__Your task__
Reproduce the full listing below exactly. Do not include the pictures.

__Record excerpts__
* * *
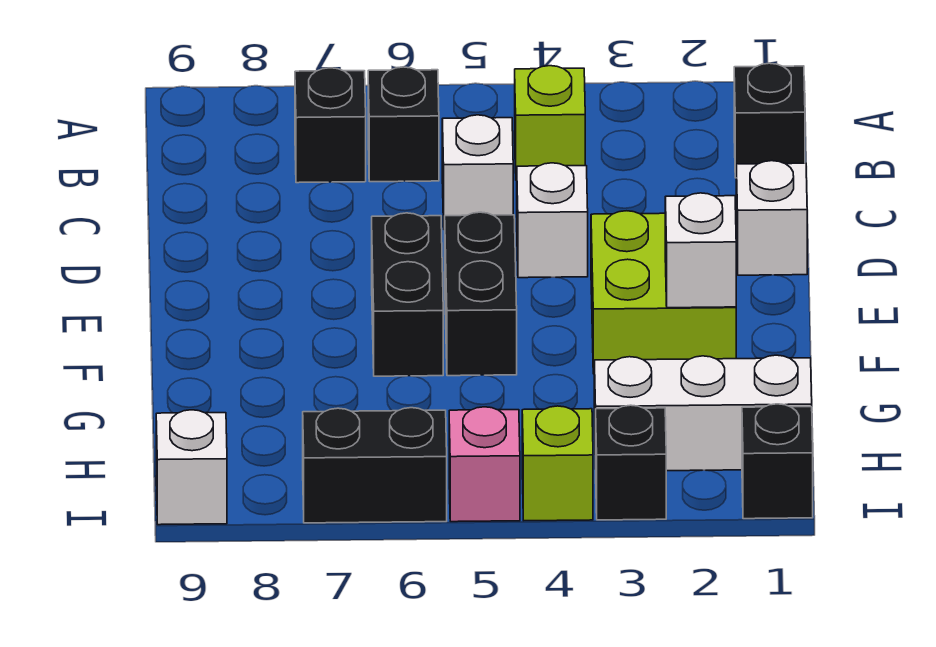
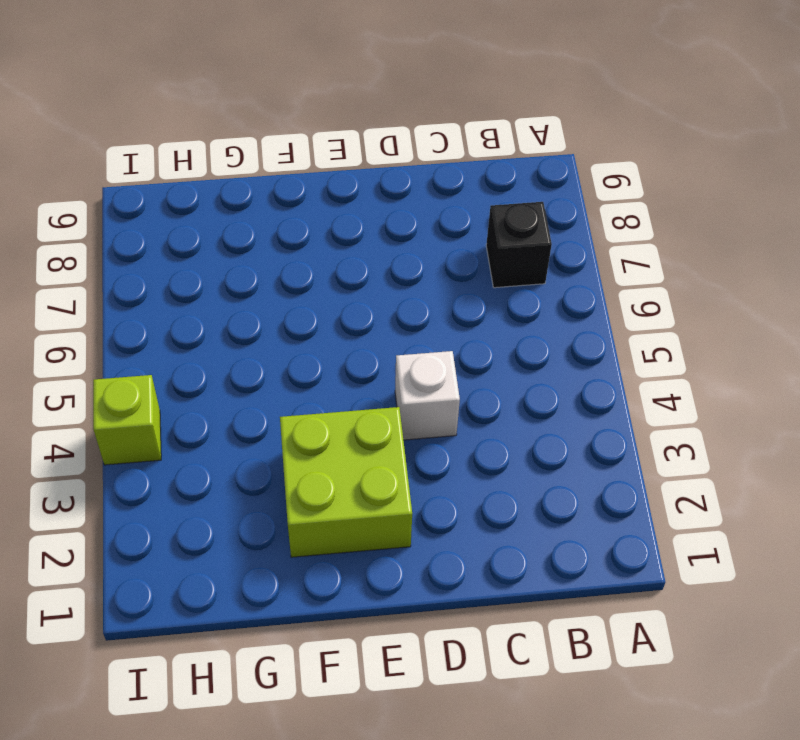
none -> black brick B1 level 1
none -> lime brick B4 level 1
none -> black brick B6 level 1

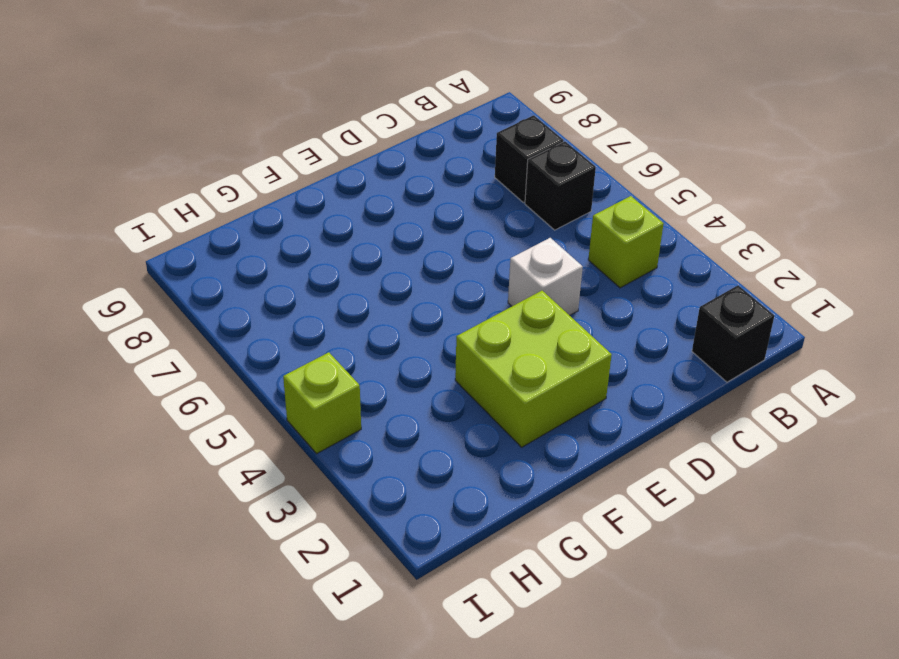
none -> white brick C5 level 1
none -> white brick D1 level 1
none -> black brick E5:F5 level 1

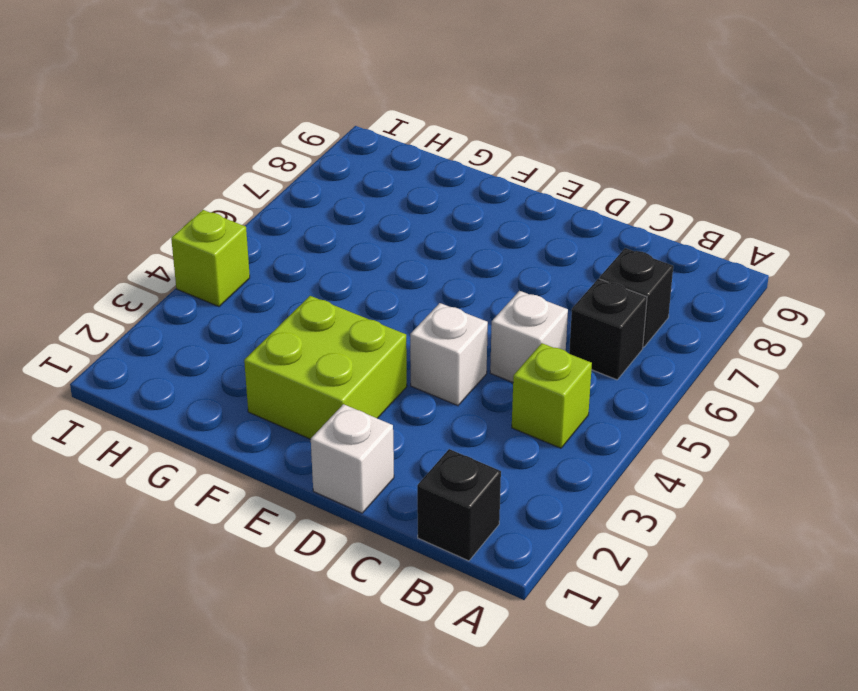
none -> black brick E5:F5 level 1
none -> black brick E6:F6 level 1
none -> white brick H1:H3 level 1

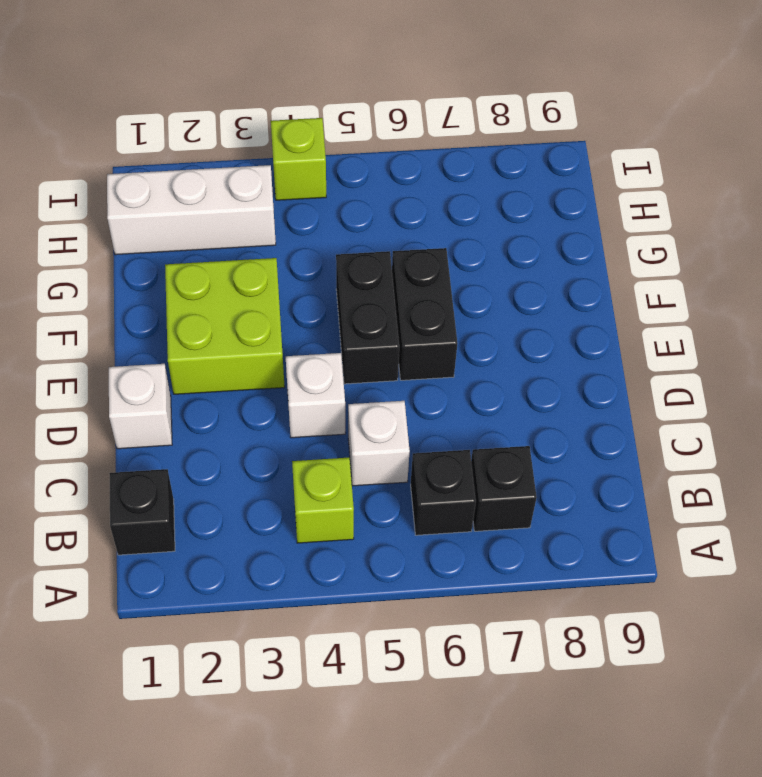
none -> black brick I1 level 1
none -> black brick I3 level 1
none -> pink brick I5 level 1

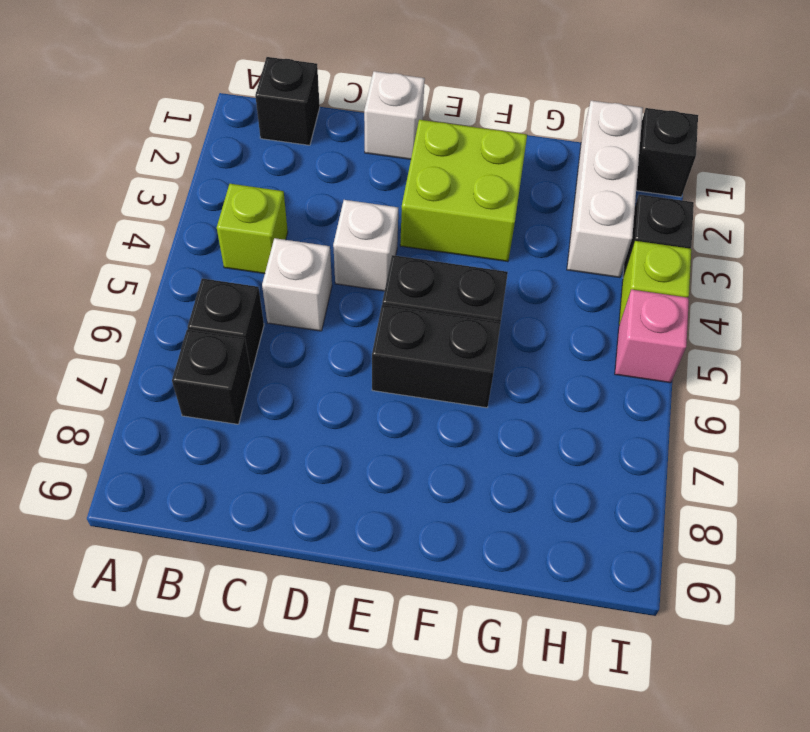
none -> black brick I6:I7 level 1
none -> white brick I9 level 1
none -> white brick F2 level 2

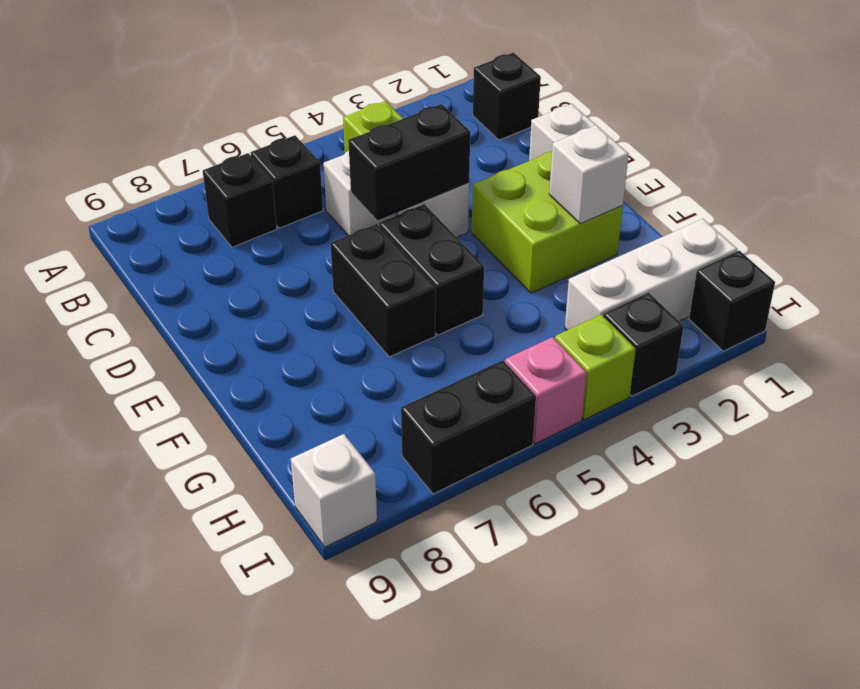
black brick D4:D5 level 2 -> none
* * *
__Task answer__
none -> black brick B1 level 1
none -> lime brick B4 level 1
none -> black brick B6 level 1

none -> white brick C5 level 1
none -> white brick D1 level 1
none -> black brick E5:F5 level 1

none -> black brick E5:F5 level 1
none -> black brick E6:F6 level 1
none -> white brick H1:H3 level 1

none -> black brick I1 level 1
none -> black brick I3 level 1
none -> pink brick I5 level 1

none -> black brick I6:I7 level 1
none -> white brick I9 level 1
none -> white brick F2 level 2

black brick D4:D5 level 2 -> none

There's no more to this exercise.